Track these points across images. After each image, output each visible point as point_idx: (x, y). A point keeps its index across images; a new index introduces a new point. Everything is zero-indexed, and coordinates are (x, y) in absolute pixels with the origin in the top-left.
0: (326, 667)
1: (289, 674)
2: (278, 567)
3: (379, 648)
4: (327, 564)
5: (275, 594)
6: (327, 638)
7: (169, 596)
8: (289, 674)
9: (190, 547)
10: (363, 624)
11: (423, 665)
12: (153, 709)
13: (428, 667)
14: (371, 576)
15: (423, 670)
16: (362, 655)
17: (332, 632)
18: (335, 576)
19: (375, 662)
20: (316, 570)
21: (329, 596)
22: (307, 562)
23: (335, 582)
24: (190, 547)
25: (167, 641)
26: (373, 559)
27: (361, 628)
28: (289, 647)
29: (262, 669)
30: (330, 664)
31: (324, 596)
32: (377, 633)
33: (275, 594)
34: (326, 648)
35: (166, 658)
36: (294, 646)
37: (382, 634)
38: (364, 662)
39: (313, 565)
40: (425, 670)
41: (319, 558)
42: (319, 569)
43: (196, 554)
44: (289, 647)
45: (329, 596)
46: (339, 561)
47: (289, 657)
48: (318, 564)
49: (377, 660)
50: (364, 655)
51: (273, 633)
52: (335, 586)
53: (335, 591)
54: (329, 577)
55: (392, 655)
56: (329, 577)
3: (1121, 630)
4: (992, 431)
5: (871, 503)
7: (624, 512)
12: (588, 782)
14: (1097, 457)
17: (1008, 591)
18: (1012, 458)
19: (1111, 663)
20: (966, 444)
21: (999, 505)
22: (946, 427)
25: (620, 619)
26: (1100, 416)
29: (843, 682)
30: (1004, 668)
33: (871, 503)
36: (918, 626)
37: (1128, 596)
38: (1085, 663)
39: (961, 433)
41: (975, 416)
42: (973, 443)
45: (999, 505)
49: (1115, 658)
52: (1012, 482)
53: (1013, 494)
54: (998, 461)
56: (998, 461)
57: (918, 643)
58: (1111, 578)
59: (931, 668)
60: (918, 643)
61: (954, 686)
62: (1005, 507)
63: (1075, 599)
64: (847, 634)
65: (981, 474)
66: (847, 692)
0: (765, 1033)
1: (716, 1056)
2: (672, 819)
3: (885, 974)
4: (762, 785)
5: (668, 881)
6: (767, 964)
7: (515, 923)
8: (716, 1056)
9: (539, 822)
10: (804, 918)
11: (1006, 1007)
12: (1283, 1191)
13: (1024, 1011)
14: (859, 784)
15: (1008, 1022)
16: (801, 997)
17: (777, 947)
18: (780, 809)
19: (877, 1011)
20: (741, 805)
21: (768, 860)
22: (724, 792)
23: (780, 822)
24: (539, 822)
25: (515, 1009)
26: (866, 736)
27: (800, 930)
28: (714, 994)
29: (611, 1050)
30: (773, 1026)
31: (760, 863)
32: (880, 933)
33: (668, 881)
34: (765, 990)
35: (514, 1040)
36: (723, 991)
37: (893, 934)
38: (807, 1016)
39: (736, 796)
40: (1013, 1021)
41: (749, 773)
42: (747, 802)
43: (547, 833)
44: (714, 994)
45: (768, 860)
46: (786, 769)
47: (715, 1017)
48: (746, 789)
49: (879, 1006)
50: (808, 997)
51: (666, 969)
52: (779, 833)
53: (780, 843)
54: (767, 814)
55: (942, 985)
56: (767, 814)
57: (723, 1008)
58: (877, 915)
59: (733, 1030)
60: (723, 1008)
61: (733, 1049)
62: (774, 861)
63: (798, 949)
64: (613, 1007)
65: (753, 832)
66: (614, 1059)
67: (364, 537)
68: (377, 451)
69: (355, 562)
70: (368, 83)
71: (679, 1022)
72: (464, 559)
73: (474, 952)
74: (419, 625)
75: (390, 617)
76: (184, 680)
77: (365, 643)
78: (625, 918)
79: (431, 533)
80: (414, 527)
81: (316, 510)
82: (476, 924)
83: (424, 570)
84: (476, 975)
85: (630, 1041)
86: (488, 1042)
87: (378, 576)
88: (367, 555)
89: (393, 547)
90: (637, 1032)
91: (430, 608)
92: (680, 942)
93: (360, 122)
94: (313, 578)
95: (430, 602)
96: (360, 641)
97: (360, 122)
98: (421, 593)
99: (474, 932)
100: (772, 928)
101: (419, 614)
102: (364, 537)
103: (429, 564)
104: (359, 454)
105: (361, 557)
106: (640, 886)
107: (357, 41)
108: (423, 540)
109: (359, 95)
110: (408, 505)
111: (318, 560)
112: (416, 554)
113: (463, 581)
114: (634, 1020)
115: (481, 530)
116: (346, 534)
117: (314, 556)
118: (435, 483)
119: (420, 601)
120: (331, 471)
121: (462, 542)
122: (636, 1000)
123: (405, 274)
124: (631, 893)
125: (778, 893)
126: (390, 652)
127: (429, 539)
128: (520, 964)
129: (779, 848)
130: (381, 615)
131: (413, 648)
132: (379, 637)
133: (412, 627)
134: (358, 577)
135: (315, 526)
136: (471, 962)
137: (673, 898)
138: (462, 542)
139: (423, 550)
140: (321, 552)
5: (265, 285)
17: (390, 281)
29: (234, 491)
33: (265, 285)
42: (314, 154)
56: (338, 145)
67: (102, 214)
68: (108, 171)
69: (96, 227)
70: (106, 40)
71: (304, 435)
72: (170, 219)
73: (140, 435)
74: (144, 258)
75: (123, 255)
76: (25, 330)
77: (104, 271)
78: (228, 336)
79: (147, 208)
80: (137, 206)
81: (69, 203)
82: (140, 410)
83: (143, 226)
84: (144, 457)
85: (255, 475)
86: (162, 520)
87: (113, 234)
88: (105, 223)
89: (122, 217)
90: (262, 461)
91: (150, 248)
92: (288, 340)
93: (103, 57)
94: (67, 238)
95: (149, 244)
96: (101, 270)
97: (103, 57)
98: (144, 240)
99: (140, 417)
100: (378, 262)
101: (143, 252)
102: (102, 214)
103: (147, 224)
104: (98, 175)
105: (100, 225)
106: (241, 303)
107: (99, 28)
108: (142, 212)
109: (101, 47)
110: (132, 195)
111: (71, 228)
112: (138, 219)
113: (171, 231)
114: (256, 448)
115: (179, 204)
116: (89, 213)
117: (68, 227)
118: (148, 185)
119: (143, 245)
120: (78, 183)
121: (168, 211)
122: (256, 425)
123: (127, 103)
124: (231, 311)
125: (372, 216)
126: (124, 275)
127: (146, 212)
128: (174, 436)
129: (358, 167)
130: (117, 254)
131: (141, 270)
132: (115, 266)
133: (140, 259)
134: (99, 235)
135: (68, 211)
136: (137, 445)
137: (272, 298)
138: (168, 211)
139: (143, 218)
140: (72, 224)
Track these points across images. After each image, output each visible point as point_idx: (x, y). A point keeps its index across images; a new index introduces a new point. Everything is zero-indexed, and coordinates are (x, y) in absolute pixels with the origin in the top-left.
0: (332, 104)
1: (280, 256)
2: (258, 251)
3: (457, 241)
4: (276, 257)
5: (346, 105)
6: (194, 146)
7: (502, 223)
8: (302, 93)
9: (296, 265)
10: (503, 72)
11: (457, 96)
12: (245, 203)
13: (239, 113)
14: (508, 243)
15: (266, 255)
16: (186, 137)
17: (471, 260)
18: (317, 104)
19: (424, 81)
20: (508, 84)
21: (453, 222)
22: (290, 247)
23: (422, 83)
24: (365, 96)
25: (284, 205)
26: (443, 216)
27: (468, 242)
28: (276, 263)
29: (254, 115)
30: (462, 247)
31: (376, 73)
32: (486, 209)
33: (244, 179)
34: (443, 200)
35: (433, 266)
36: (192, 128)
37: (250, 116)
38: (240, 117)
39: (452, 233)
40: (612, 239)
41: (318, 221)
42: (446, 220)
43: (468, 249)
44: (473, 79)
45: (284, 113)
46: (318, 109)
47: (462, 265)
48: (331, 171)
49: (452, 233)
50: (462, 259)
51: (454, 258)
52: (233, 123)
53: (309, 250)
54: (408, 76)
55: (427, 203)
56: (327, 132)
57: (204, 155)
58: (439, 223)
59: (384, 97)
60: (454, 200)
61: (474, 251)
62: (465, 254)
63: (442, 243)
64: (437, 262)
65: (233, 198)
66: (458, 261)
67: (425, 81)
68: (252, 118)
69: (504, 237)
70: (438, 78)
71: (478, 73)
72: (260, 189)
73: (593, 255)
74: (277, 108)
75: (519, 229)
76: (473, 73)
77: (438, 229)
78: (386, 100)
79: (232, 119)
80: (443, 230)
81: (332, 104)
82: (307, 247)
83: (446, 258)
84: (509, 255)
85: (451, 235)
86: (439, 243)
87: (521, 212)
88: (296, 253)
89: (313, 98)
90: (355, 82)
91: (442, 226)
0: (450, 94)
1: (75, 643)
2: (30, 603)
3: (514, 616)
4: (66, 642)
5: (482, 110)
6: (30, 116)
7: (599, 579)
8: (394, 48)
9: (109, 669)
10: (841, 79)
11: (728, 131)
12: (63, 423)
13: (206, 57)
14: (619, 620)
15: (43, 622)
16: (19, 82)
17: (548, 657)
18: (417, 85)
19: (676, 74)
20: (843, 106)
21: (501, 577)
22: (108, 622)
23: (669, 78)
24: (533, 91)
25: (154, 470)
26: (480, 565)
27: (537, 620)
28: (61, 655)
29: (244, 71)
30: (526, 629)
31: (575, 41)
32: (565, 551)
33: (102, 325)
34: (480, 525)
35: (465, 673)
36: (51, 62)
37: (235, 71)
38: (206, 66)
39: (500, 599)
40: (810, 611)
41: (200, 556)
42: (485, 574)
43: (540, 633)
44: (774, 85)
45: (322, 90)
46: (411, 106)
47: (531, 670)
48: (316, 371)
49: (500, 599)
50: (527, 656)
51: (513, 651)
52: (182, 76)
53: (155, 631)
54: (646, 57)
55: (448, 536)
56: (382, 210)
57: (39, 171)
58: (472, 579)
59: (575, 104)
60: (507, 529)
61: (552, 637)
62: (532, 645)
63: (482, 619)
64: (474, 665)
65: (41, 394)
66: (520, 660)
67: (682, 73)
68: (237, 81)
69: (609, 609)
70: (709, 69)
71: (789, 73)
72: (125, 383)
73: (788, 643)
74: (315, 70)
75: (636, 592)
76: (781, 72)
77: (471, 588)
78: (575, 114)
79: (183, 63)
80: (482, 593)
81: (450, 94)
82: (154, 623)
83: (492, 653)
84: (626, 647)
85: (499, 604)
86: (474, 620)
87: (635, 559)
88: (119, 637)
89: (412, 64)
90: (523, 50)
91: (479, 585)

**WORK TO BE COMPLETED:**
Copy the rows from the line with "57: (918, 643)" up to and including the line with "38: (807, 1016)", keeping each one unchanged.

**RESPONSE:**
57: (918, 643)
58: (1111, 578)
59: (931, 668)
60: (918, 643)
61: (954, 686)
62: (1005, 507)
63: (1075, 599)
64: (847, 634)
65: (981, 474)
66: (847, 692)
0: (765, 1033)
1: (716, 1056)
2: (672, 819)
3: (885, 974)
4: (762, 785)
5: (668, 881)
6: (767, 964)
7: (515, 923)
8: (716, 1056)
9: (539, 822)
10: (804, 918)
11: (1006, 1007)
12: (1283, 1191)
13: (1024, 1011)
14: (859, 784)
15: (1008, 1022)
16: (801, 997)
17: (777, 947)
18: (780, 809)
19: (877, 1011)
20: (741, 805)
21: (768, 860)
22: (724, 792)
23: (780, 822)
24: (539, 822)
25: (515, 1009)
26: (866, 736)
27: (800, 930)
28: (714, 994)
29: (611, 1050)
30: (773, 1026)
31: (760, 863)
32: (880, 933)
33: (668, 881)
34: (765, 990)
35: (514, 1040)
36: (723, 991)
37: (893, 934)
38: (807, 1016)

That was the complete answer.